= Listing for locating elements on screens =

——————————

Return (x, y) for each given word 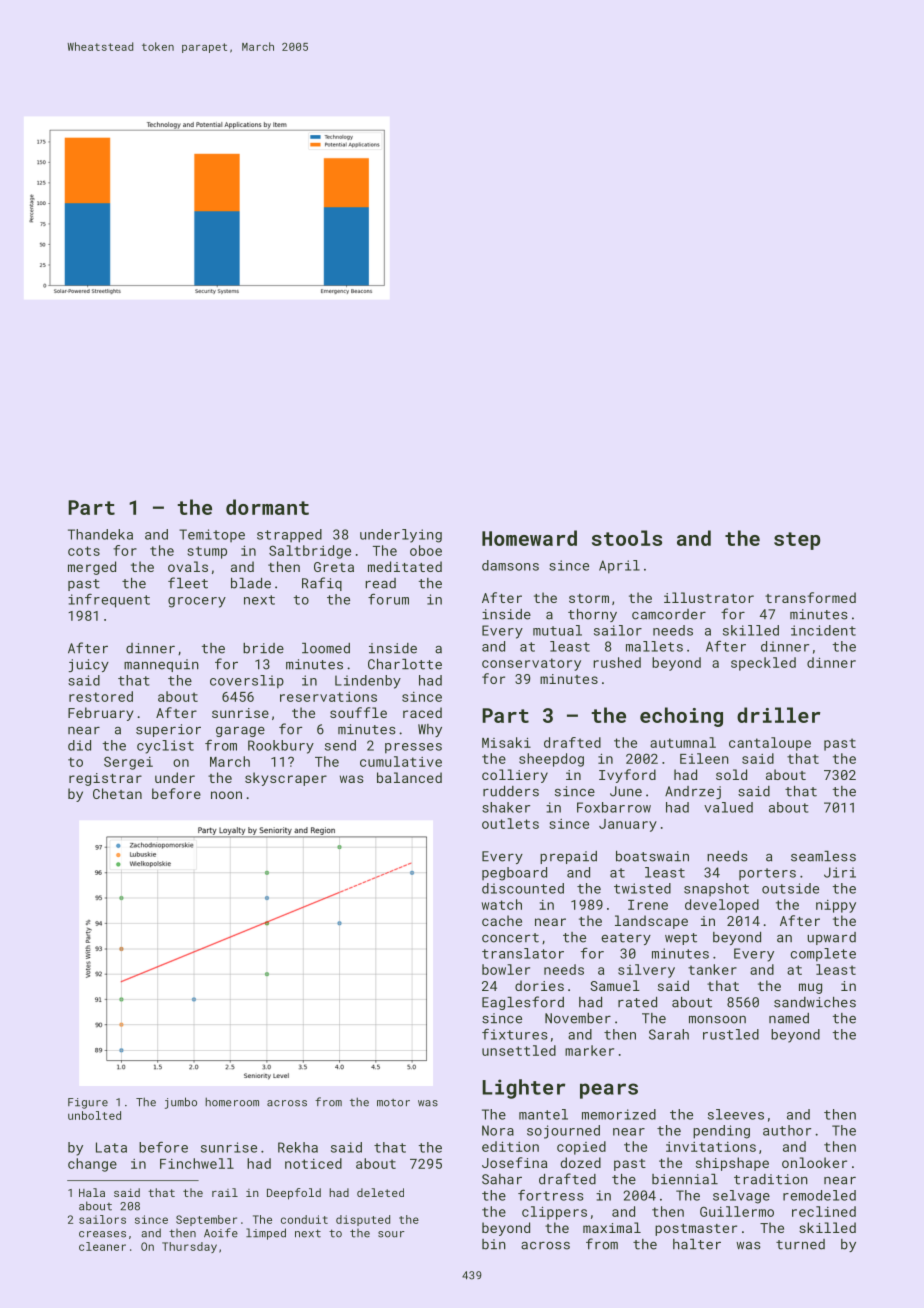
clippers (554, 1213)
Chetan (117, 793)
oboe (426, 550)
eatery (626, 939)
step (797, 541)
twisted (642, 888)
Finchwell (197, 1163)
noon (226, 795)
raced (422, 712)
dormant (267, 507)
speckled (763, 664)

——————————

Please convert every line of the listing above into a Markdown table with the columns "Row" and "Entry," numbering the rows and skipping any blank lines. Leave the pictures out of the table.

= Task solution =
| Row | Entry |
|---|---|
| 1 | Return (x, y) for each given word  |
| 2 | clippers (554, 1213) |
| 3 | Chetan (117, 793) |
| 4 | oboe (426, 550) |
| 5 | eatery (626, 939) |
| 6 | step (797, 541) |
| 7 | twisted (642, 888) |
| 8 | Finchwell (197, 1163) |
| 9 | noon (226, 795) |
| 10 | raced (422, 712) |
| 11 | dormant (267, 507) |
| 12 | speckled (763, 664) |